▶ _Given data_
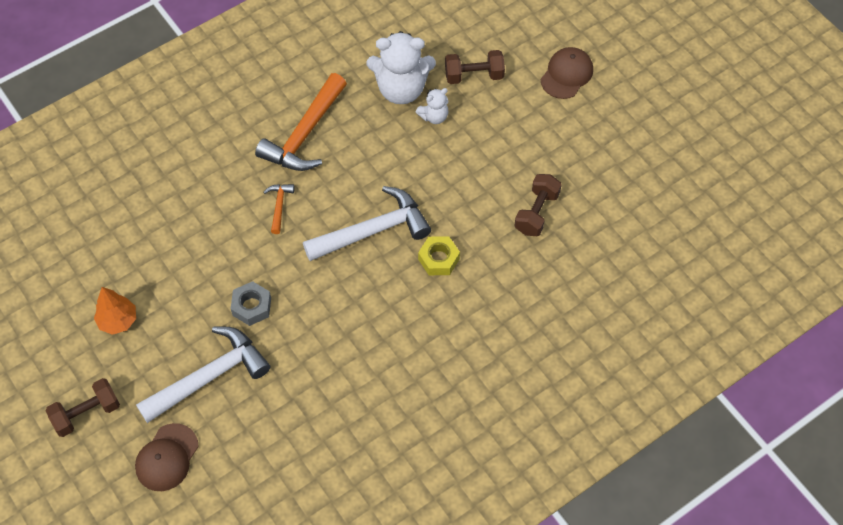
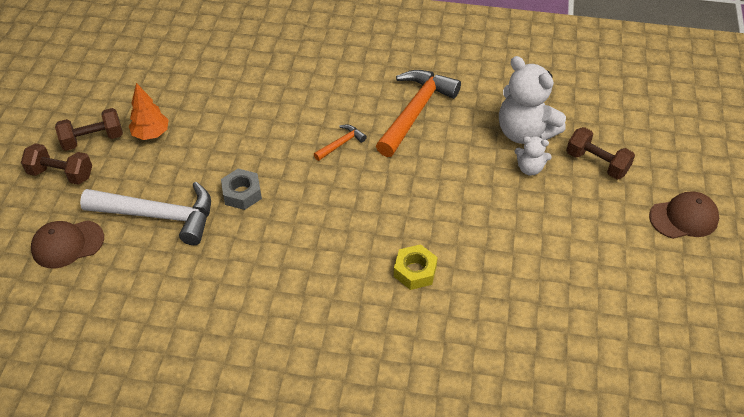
camera: 45 degrees right, 10 degrees down
(305, 134) = (415, 111): orange hammer -> orange hammer turned 135 degrees clockwise
(373, 230) = (388, 211): white hammer -> none
(536, 212) = (538, 301): brown dumbbell -> brown dumbbell (93, 139)

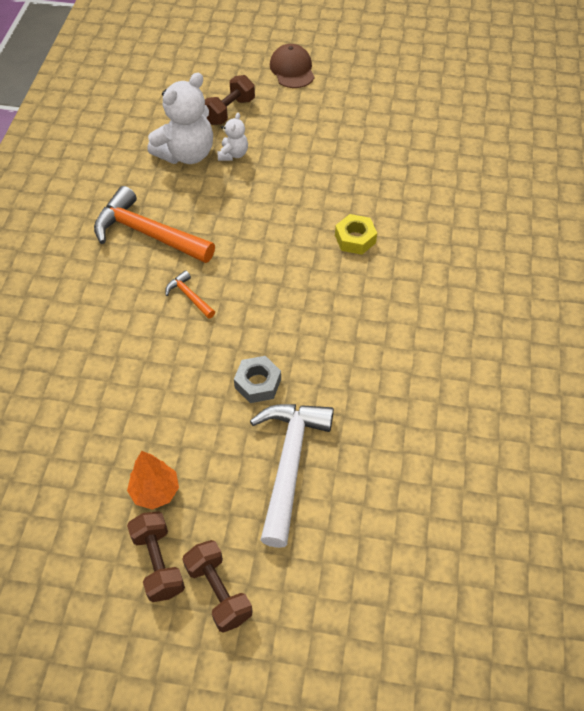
camera: 90 degrees left, 5 degrees up
(61, 174) = (218, 592): brown dumbbell -> brown dumbbell turned 45 degrees counterclockwise
(67, 244) = (333, 559): brown cap -> none

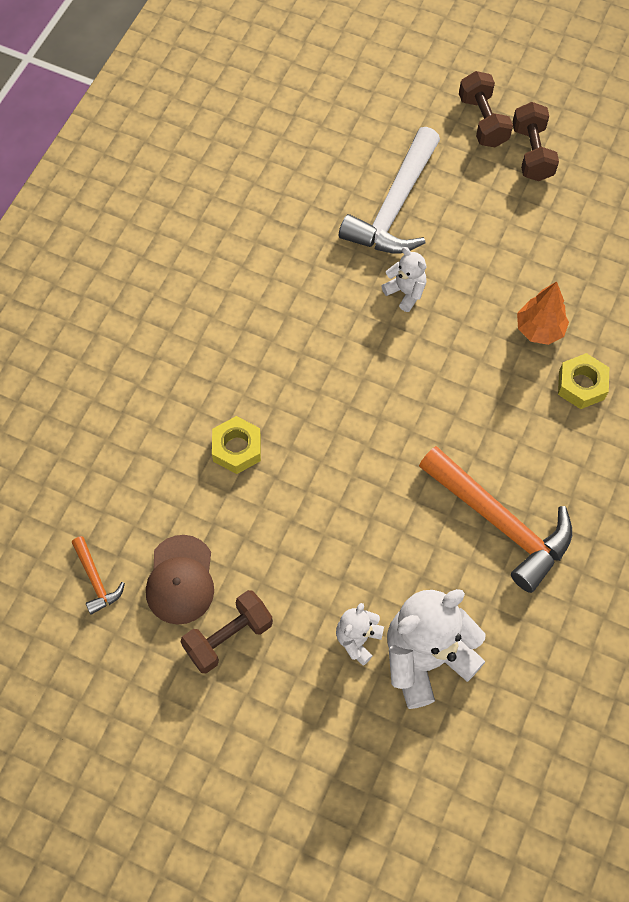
camera: 165 degrees left, 10 degrees up
(92, 340) = (581, 385): none -> yellow nut
(155, 491) = (528, 211): orange tree -> orange tree (539, 330)
(189, 296) = (461, 415): orange hammer -> orange hammer (96, 580)
(229, 111) = (343, 736): brown dumbbell -> brown dumbbell (228, 637)
(258, 383) = (405, 292): grey nut -> white teddy bear
(292, 69) = (215, 814): brown cap -> brown cap (180, 580)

▶ _Exercise objective_
Scan the material above for the string "orange", returning each line that contains it.

▶ _Result_
(305, 134) = (415, 111): orange hammer -> orange hammer turned 135 degrees clockwise
(155, 491) = (528, 211): orange tree -> orange tree (539, 330)
(189, 296) = (461, 415): orange hammer -> orange hammer (96, 580)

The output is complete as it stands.